▸ Required work: Reproduce all entries below verbatim. Skip the pictures.

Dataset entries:
★ ★ ★ ★ ★ ★ ★
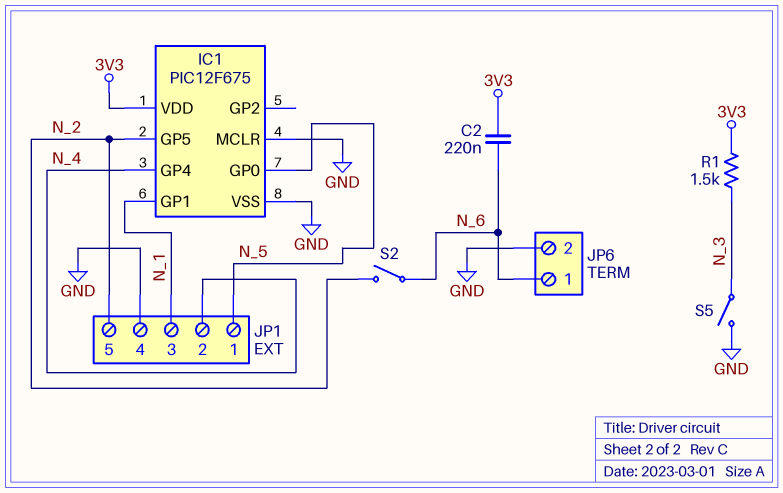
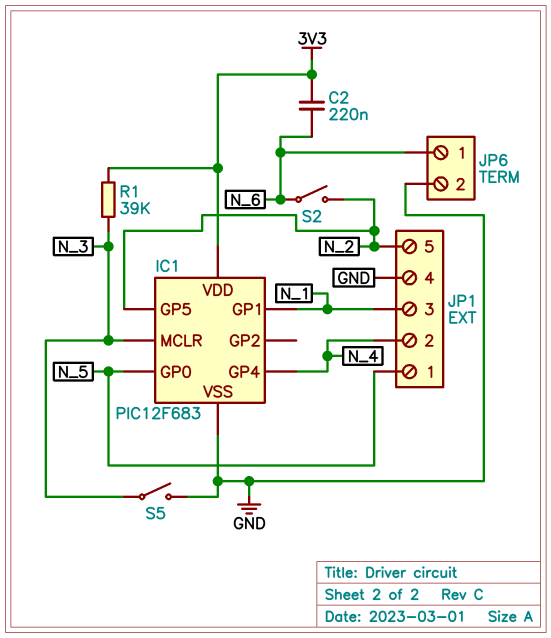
IC1: PIC12F675 -> PIC12F683
IC1 pin MCLR: GND -> N_3
R1: 1.5k (3V3, N_3) -> 39k (3V3, N_3)

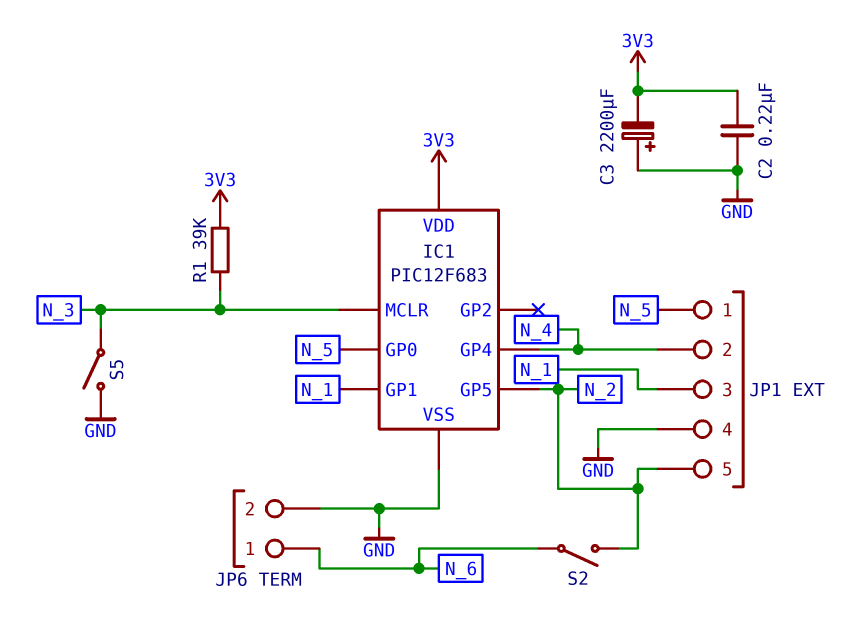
C2: 220nF (3V3, N_6) -> 220nF (3V3, GND)
C3: none -> 2200uF (plus GND, minus 3V3)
★ ★ ★ ★ ★ ★ ★
▸ Response area:
IC1: PIC12F675 -> PIC12F683
IC1 pin MCLR: GND -> N_3
R1: 1.5k (3V3, N_3) -> 39k (3V3, N_3)

C2: 220nF (3V3, N_6) -> 220nF (3V3, GND)
C3: none -> 2200uF (plus GND, minus 3V3)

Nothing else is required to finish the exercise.